▸ **Task directions**:
Of all the entries below, retype only the lines from the one with "pink cube: 2 -> 3" through the one with "pink mushroom: 2 -> 1", exactly as they appear.

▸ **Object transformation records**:

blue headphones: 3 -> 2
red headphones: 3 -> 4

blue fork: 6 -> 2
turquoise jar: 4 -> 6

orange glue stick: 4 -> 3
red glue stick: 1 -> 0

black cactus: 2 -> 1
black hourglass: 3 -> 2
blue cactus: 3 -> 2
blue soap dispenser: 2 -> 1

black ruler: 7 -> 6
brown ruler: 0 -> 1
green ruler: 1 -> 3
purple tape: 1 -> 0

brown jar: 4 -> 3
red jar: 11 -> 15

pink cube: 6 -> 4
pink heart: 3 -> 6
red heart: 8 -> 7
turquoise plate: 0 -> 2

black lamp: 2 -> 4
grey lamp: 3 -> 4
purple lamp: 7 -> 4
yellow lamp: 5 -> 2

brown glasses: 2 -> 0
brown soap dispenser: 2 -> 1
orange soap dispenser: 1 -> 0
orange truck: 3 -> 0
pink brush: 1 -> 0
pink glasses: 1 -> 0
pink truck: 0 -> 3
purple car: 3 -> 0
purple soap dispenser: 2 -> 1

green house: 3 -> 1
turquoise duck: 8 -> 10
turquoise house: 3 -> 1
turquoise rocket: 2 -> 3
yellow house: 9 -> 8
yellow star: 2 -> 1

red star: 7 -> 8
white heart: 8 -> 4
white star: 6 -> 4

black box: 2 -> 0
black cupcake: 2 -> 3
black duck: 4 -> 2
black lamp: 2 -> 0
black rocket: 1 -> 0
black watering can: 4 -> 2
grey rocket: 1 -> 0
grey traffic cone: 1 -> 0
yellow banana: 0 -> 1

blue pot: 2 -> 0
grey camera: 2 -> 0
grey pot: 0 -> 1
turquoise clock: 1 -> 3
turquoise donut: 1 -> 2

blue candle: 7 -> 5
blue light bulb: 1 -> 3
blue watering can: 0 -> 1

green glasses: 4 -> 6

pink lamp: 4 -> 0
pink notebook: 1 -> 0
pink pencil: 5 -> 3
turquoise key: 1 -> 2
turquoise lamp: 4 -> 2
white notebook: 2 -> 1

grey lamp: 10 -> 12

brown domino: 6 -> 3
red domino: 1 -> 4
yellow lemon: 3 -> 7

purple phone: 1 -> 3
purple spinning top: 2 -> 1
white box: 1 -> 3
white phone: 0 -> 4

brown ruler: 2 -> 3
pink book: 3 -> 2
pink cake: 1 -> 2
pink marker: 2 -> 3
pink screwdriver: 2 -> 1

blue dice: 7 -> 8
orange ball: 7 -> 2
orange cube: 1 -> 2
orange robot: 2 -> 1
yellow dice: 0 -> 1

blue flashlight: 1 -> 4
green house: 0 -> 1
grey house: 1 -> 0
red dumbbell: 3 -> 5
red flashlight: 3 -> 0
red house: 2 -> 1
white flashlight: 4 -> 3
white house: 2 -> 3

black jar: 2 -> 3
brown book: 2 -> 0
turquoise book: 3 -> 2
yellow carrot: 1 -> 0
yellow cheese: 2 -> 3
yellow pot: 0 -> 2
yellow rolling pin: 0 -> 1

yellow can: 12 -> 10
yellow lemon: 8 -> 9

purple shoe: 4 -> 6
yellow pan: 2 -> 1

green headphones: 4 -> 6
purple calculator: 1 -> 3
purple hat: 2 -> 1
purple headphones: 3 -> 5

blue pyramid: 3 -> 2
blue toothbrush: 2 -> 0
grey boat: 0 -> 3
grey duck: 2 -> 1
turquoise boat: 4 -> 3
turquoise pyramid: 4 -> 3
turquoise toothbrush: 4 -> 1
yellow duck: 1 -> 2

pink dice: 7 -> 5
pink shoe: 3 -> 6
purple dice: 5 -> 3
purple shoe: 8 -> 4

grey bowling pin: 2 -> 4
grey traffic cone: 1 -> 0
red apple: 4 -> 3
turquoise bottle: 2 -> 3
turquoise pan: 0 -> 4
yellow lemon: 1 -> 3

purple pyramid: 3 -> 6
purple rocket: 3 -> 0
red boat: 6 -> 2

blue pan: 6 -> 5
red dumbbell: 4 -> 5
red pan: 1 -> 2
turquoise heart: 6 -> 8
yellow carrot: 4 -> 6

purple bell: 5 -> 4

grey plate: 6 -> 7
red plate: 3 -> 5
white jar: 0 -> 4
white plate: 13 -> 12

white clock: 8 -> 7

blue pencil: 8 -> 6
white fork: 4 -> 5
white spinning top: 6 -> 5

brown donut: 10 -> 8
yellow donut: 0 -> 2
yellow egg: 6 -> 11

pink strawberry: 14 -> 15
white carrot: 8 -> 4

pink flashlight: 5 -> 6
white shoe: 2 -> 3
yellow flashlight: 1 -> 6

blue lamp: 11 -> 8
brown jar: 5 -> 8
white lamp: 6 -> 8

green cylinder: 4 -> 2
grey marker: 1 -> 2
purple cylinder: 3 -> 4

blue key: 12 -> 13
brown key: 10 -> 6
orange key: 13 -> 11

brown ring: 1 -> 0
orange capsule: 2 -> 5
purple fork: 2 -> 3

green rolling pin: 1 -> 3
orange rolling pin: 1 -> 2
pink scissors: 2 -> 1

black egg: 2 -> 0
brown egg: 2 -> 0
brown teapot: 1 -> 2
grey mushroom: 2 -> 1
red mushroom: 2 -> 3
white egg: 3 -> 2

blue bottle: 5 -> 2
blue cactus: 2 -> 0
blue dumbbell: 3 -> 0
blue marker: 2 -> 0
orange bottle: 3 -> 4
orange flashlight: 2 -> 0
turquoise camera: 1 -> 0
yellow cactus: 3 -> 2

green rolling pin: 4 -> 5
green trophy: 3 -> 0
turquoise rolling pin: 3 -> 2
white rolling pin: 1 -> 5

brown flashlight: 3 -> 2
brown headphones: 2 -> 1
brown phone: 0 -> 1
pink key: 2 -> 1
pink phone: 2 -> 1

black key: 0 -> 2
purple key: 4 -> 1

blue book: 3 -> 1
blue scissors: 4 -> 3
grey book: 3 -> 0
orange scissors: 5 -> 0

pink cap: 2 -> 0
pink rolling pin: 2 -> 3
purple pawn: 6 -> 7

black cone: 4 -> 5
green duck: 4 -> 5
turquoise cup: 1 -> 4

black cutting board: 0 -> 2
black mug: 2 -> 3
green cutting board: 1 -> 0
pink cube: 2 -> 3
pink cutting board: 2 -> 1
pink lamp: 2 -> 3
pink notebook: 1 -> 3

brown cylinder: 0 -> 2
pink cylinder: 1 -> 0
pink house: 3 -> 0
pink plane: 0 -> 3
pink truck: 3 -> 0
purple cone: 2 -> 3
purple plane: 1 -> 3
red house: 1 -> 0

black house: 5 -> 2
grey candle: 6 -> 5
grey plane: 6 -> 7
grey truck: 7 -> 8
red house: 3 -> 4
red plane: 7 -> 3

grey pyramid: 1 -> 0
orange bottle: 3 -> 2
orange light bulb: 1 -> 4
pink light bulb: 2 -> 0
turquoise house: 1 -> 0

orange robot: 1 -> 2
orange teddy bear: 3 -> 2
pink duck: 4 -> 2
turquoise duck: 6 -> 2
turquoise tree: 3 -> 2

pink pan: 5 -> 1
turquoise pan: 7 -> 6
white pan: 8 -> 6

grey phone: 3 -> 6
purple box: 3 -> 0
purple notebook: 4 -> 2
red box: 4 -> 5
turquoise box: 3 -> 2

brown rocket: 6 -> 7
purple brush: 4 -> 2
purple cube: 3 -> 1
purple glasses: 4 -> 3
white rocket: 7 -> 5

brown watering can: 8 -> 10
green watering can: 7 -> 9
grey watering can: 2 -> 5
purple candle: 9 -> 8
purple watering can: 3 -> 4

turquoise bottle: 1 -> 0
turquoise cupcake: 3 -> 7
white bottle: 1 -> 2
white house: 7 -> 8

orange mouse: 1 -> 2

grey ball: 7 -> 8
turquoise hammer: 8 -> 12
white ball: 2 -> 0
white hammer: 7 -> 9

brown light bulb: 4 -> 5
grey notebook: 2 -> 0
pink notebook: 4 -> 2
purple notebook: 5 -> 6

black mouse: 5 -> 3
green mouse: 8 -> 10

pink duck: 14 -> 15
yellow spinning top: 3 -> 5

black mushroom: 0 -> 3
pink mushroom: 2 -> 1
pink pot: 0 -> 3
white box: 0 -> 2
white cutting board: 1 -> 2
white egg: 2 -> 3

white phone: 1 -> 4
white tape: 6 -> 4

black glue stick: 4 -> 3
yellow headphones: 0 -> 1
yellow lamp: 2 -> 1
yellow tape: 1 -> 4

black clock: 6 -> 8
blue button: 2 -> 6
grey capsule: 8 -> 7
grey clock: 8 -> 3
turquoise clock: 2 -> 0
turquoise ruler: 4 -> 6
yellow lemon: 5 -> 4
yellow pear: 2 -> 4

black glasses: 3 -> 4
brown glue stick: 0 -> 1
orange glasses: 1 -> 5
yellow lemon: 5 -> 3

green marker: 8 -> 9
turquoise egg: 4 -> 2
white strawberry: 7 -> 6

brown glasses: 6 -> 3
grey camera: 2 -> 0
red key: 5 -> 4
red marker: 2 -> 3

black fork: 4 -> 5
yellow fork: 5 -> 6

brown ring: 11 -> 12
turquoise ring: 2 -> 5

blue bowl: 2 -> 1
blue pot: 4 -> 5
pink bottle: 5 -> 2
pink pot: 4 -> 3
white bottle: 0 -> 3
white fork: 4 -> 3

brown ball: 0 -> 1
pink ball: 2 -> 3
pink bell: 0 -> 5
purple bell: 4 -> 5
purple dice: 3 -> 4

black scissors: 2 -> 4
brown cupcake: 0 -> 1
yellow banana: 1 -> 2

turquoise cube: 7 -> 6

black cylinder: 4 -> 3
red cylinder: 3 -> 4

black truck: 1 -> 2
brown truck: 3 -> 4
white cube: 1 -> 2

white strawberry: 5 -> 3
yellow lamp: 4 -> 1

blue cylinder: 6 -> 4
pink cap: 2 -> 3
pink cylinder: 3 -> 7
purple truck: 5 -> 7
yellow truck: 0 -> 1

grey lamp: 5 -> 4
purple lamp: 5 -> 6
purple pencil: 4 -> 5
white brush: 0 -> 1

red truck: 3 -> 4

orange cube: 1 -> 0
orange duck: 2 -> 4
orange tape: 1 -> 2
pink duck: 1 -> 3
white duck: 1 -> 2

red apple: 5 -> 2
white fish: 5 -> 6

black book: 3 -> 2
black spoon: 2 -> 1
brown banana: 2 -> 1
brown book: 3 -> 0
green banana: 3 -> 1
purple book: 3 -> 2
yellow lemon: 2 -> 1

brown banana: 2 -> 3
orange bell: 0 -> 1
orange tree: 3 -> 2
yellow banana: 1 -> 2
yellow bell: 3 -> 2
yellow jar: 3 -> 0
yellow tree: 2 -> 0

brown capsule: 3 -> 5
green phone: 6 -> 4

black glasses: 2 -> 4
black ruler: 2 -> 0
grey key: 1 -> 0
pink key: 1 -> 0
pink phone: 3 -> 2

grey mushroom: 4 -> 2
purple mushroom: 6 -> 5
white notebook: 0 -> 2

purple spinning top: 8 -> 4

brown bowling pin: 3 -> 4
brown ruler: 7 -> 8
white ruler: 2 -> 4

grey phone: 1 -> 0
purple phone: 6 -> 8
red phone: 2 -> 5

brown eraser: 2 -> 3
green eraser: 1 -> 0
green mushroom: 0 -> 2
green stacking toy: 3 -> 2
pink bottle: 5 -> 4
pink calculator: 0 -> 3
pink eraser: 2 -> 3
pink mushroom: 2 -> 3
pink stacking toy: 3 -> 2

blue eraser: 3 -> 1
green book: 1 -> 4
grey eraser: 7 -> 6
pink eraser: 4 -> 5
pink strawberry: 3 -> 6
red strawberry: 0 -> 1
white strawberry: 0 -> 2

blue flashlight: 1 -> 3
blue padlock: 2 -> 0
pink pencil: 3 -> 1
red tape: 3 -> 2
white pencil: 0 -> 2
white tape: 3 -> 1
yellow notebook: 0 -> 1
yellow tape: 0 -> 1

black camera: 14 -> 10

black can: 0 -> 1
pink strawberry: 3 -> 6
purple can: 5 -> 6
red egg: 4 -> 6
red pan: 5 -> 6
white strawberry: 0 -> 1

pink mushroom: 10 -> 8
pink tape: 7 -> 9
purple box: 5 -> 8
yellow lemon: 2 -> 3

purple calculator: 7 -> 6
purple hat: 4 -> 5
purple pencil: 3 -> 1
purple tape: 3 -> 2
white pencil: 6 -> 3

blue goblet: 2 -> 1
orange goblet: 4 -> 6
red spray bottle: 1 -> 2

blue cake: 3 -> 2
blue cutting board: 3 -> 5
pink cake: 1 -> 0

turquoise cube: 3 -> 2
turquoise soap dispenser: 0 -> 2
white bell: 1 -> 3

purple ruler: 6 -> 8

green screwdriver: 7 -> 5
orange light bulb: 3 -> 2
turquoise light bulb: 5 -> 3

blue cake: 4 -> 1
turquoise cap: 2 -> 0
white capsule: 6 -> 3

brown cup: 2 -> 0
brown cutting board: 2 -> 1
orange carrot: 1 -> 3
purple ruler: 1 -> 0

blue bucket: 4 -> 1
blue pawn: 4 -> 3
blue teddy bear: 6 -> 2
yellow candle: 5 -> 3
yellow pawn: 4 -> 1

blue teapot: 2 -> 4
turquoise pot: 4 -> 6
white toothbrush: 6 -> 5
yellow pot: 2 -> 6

▸ **Written answer**:
pink cube: 2 -> 3
pink cutting board: 2 -> 1
pink lamp: 2 -> 3
pink notebook: 1 -> 3

brown cylinder: 0 -> 2
pink cylinder: 1 -> 0
pink house: 3 -> 0
pink plane: 0 -> 3
pink truck: 3 -> 0
purple cone: 2 -> 3
purple plane: 1 -> 3
red house: 1 -> 0

black house: 5 -> 2
grey candle: 6 -> 5
grey plane: 6 -> 7
grey truck: 7 -> 8
red house: 3 -> 4
red plane: 7 -> 3

grey pyramid: 1 -> 0
orange bottle: 3 -> 2
orange light bulb: 1 -> 4
pink light bulb: 2 -> 0
turquoise house: 1 -> 0

orange robot: 1 -> 2
orange teddy bear: 3 -> 2
pink duck: 4 -> 2
turquoise duck: 6 -> 2
turquoise tree: 3 -> 2

pink pan: 5 -> 1
turquoise pan: 7 -> 6
white pan: 8 -> 6

grey phone: 3 -> 6
purple box: 3 -> 0
purple notebook: 4 -> 2
red box: 4 -> 5
turquoise box: 3 -> 2

brown rocket: 6 -> 7
purple brush: 4 -> 2
purple cube: 3 -> 1
purple glasses: 4 -> 3
white rocket: 7 -> 5

brown watering can: 8 -> 10
green watering can: 7 -> 9
grey watering can: 2 -> 5
purple candle: 9 -> 8
purple watering can: 3 -> 4

turquoise bottle: 1 -> 0
turquoise cupcake: 3 -> 7
white bottle: 1 -> 2
white house: 7 -> 8

orange mouse: 1 -> 2

grey ball: 7 -> 8
turquoise hammer: 8 -> 12
white ball: 2 -> 0
white hammer: 7 -> 9

brown light bulb: 4 -> 5
grey notebook: 2 -> 0
pink notebook: 4 -> 2
purple notebook: 5 -> 6

black mouse: 5 -> 3
green mouse: 8 -> 10

pink duck: 14 -> 15
yellow spinning top: 3 -> 5

black mushroom: 0 -> 3
pink mushroom: 2 -> 1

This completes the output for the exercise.